» **MATERIAL PROVIDED**:
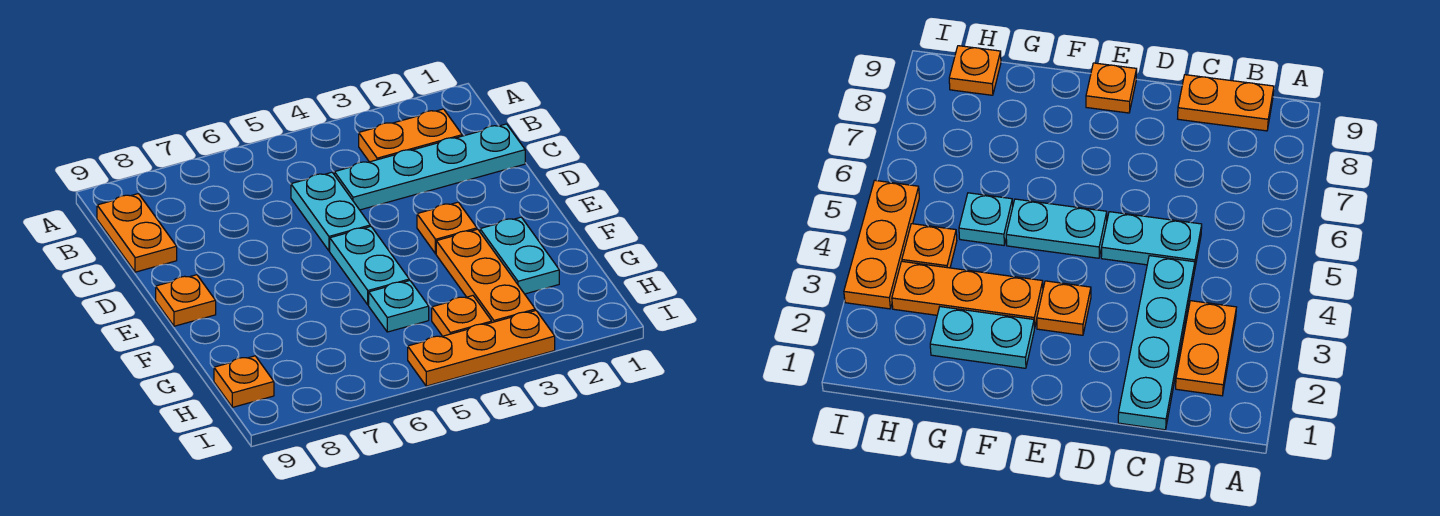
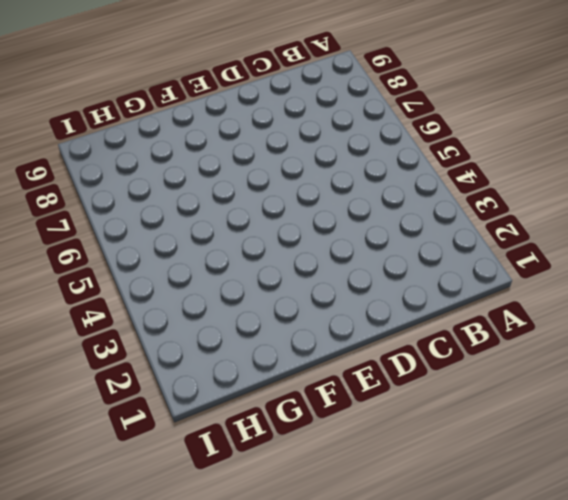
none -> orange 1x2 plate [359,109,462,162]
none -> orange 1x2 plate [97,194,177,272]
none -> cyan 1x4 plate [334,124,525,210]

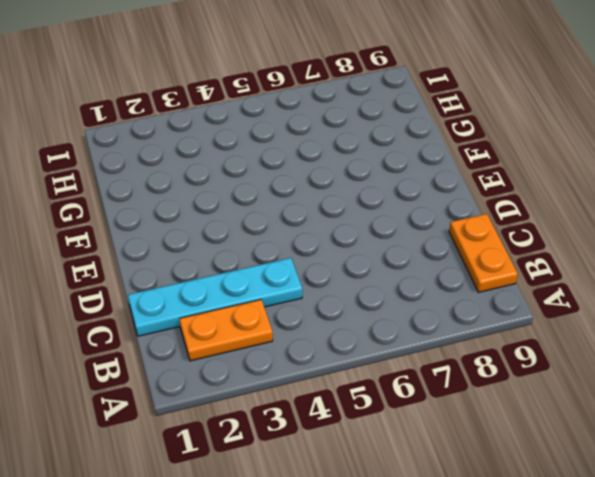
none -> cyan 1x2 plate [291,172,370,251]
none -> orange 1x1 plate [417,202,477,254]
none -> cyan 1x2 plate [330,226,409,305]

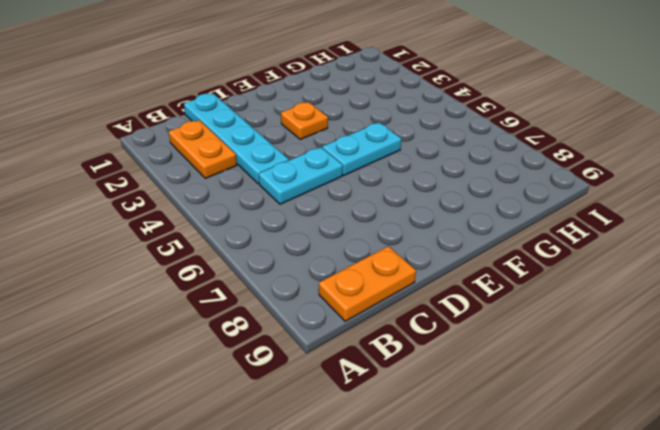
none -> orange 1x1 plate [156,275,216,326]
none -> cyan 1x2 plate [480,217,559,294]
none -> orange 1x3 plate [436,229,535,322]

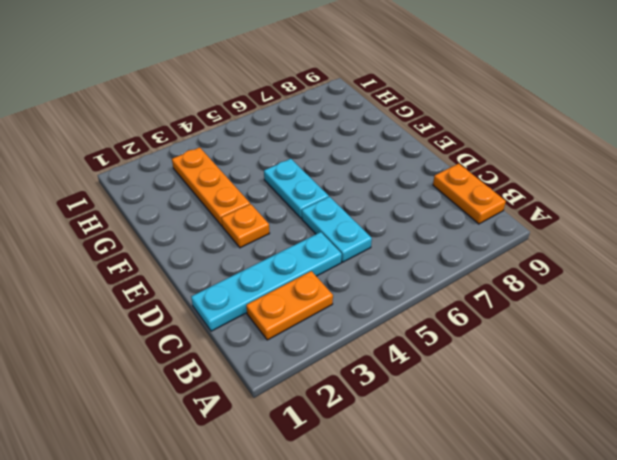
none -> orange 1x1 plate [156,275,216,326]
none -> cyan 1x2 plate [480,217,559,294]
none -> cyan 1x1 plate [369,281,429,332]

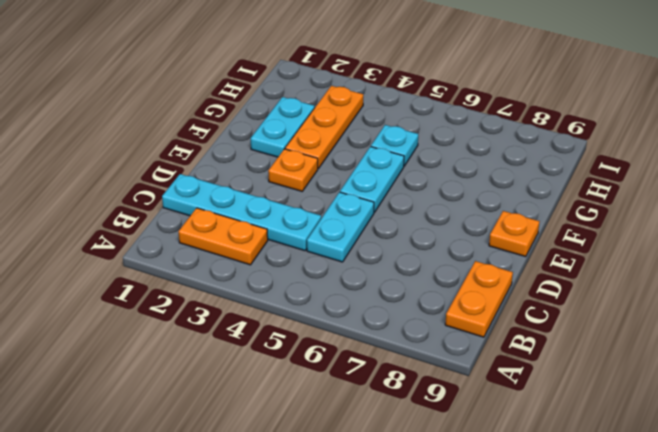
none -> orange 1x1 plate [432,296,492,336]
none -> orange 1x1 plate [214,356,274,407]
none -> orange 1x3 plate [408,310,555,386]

» **TASK INSTRUCTIONS**: Starting with the line that contains "none -> orange 1x1 plate [432,296,492,336]", return each line through the last one of the data above, exactly as written and nothing more.

» **REPLY TO THE EXERCISE**:
none -> orange 1x1 plate [432,296,492,336]
none -> orange 1x1 plate [214,356,274,407]
none -> orange 1x3 plate [408,310,555,386]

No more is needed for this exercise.